Exercise requirements → Only the lines from the one that contains "after: gâteau/violet" through the last line of the records should appear, each printed exactly as it is.

<<<<

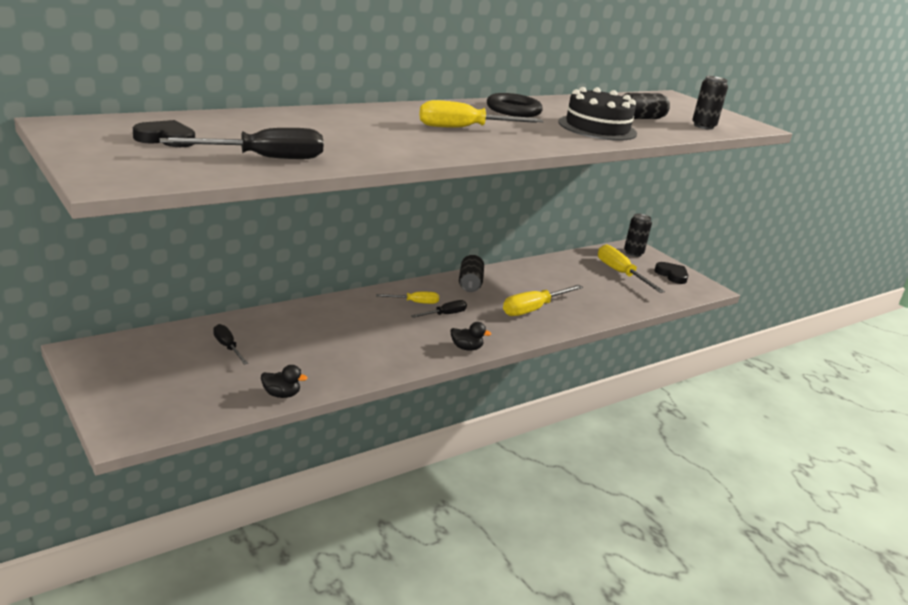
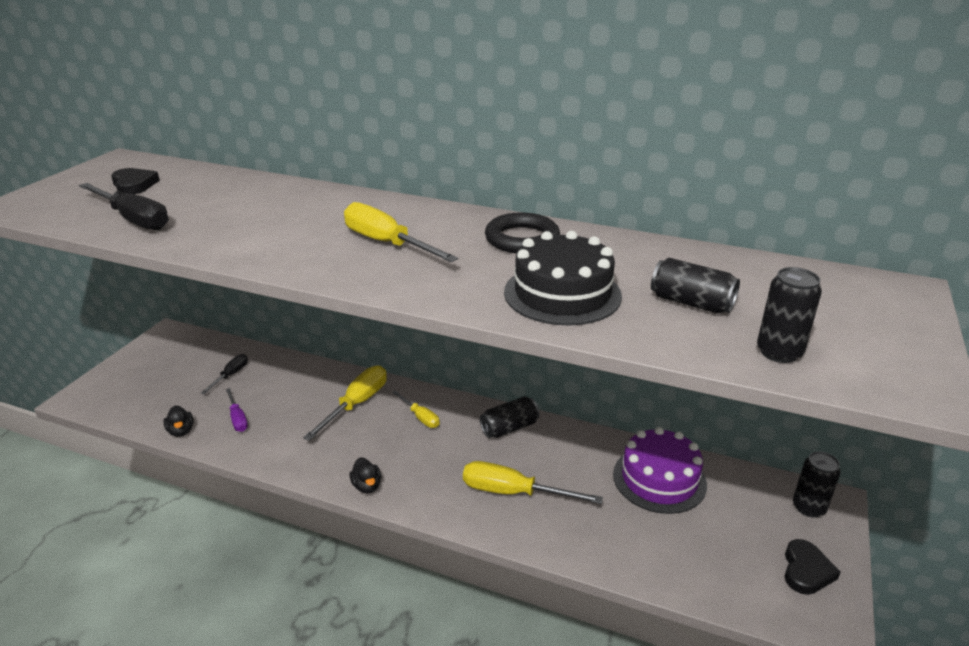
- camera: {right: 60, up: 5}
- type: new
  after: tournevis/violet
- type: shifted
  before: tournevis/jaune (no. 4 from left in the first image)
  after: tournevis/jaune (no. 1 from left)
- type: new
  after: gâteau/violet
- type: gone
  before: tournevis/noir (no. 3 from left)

>>>>

Answer area →
  after: gâteau/violet
- type: gone
  before: tournevis/noir (no. 3 from left)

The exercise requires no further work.